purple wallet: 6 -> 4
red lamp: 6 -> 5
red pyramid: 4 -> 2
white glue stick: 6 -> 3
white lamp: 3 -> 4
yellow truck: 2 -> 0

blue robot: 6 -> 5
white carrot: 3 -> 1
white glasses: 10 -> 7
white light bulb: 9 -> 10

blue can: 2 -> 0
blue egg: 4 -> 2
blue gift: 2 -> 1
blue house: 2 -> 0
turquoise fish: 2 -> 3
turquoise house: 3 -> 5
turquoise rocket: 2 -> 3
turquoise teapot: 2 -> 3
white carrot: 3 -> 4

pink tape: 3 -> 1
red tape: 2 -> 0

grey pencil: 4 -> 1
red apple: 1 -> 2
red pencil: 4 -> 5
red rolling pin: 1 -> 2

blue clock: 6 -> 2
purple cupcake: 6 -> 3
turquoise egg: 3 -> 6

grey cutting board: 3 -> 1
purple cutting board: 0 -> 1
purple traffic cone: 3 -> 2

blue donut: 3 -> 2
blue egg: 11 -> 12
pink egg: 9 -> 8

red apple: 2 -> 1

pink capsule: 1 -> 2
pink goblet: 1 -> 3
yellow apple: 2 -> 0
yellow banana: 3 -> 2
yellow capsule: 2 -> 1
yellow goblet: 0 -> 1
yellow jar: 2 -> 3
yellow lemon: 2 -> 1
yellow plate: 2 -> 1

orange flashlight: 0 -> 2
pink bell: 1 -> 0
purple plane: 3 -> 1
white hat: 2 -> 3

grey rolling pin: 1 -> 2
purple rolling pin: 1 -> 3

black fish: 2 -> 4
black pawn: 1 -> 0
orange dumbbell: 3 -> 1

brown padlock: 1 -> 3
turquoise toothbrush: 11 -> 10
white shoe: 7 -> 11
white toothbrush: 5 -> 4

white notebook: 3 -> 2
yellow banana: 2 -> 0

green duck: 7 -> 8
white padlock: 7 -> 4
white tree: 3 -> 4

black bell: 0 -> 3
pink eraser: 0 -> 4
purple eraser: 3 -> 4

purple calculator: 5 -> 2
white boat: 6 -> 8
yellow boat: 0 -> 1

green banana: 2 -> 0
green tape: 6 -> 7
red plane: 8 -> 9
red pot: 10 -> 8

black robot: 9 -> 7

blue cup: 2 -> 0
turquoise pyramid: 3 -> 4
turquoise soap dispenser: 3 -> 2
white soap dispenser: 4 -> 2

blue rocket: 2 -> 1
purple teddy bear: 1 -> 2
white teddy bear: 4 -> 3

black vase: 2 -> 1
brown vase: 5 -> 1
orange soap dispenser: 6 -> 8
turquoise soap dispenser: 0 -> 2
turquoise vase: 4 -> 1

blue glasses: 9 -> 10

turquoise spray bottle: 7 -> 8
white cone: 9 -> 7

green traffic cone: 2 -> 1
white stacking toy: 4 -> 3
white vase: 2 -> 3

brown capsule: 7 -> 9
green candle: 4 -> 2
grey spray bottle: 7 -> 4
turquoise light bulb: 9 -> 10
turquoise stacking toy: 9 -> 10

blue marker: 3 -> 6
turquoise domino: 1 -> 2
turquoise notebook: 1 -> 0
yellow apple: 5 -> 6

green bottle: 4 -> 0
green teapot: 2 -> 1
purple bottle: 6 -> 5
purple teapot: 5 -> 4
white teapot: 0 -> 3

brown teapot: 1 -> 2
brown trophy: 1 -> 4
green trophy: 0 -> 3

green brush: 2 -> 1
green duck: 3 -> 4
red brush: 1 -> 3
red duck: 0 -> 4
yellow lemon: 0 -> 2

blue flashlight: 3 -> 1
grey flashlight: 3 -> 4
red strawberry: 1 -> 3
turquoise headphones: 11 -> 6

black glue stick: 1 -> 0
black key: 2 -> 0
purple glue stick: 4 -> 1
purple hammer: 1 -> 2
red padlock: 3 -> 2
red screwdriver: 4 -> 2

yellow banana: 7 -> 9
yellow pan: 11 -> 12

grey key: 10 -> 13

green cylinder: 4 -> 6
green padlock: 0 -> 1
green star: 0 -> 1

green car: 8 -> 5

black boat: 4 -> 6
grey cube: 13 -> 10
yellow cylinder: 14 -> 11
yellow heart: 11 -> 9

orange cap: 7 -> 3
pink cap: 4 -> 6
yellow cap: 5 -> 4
================
Work request:
Read the data above and count the lines that include "bottle". Answer only with the count.

Result:
4